Saved entries —
- - -

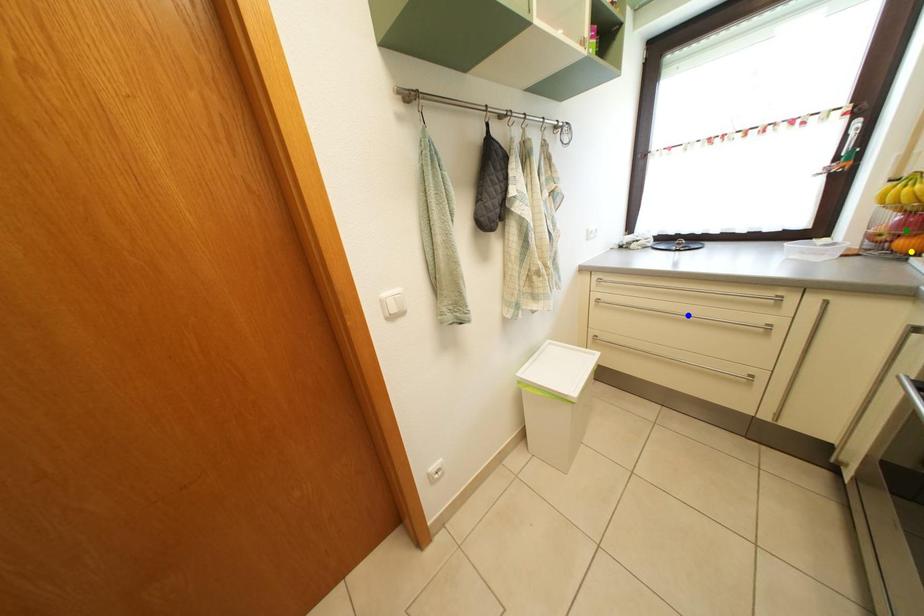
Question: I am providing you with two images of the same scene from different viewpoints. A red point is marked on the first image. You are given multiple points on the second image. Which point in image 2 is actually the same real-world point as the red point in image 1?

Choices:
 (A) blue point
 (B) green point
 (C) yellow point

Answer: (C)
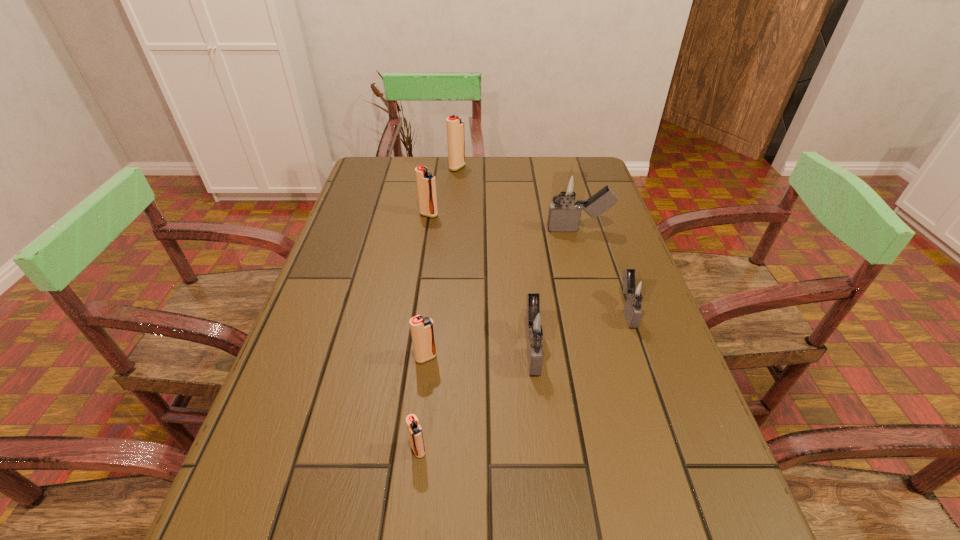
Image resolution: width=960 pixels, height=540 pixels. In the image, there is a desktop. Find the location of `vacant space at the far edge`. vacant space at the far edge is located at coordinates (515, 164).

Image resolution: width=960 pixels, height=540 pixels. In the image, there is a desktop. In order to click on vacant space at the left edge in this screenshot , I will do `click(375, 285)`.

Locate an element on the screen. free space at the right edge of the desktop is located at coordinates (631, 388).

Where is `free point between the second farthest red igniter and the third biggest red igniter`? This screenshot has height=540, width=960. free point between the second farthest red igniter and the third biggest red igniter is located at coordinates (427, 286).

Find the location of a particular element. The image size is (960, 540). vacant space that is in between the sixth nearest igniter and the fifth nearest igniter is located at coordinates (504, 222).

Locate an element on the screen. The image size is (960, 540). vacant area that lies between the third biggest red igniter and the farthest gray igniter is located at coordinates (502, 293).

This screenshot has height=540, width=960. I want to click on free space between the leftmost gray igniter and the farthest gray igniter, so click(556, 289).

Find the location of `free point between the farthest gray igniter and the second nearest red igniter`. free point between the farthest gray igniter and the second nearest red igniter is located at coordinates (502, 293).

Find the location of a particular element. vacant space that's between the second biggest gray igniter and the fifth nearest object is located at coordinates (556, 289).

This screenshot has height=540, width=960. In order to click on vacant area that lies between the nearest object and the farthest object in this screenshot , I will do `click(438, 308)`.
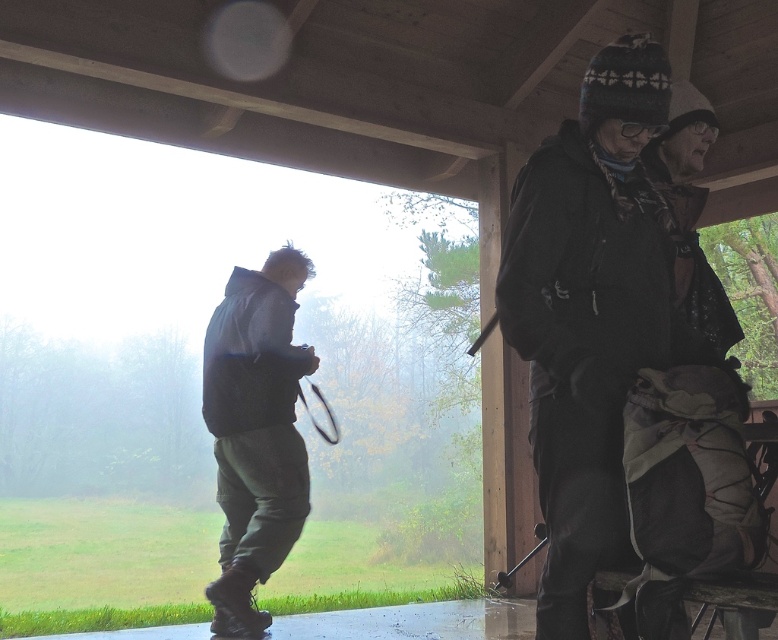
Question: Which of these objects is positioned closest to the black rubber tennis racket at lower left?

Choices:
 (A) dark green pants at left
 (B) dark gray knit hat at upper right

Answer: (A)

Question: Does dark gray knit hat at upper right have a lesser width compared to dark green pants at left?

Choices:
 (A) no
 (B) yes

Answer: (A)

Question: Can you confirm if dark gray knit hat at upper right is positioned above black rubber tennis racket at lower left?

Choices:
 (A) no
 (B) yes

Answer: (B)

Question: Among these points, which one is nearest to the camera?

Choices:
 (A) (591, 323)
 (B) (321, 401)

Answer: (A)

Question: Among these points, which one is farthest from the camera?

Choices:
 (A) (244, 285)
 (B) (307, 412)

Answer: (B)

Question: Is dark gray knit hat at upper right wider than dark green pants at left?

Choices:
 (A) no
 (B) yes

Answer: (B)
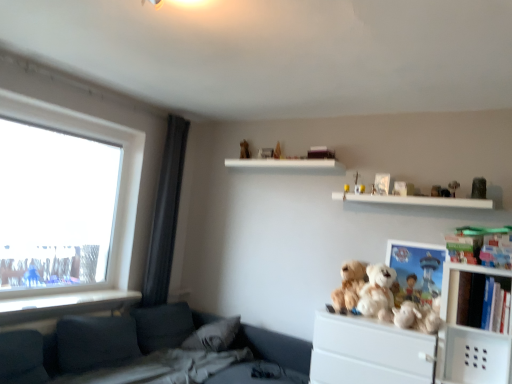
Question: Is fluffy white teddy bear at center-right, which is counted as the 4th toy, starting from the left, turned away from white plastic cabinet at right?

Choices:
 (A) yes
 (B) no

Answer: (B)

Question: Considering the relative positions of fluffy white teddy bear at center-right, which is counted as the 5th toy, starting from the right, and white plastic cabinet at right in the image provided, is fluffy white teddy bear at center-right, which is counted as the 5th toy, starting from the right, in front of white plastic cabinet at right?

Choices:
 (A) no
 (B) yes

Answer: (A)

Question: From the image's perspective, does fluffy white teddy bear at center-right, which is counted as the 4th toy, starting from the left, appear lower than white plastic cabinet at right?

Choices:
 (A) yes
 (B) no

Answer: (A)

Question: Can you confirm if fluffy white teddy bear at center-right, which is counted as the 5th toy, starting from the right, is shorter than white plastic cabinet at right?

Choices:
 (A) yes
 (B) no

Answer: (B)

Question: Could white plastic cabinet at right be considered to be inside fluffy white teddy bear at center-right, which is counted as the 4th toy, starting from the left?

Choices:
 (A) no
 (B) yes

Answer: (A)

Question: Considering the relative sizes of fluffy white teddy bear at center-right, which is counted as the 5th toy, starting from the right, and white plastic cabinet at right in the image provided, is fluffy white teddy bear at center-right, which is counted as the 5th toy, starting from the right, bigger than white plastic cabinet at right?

- - -

TASK TO CARRY OUT — Copy the listing word for word, from its start through the line that contains "Locate an element on the screen. The", including that line. Leave the pictures out of your copy.

YOUR SOLUTION —
Question: I am providing you with two images of the same scene from different viewpoints. A red point is marked on the first image. You are given multiple points on the second image. Which point in image 2 is actually the same real-world point as the red point in image 1?

Choices:
 (A) blue point
 (B) green point
 (C) yellow point

Answer: (C)
Image resolution: width=960 pixels, height=540 pixels. In the image, there is a desktop. Find the location of `vacant space at the far edge`. vacant space at the far edge is located at coordinates (515, 164).

Image resolution: width=960 pixels, height=540 pixels. In the image, there is a desktop. In order to click on vacant space at the left edge in this screenshot , I will do `click(375, 285)`.

Locate an element on the screen. free space at the right edge of the desktop is located at coordinates (631, 388).

Where is `free point between the second farthest red igniter and the third biggest red igniter`? This screenshot has height=540, width=960. free point between the second farthest red igniter and the third biggest red igniter is located at coordinates (427, 286).

Find the location of a particular element. The image size is (960, 540). vacant space that is in between the sixth nearest igniter and the fifth nearest igniter is located at coordinates (504, 222).

Locate an element on the screen. The image size is (960, 540). vacant area that lies between the third biggest red igniter and the farthest gray igniter is located at coordinates (502, 293).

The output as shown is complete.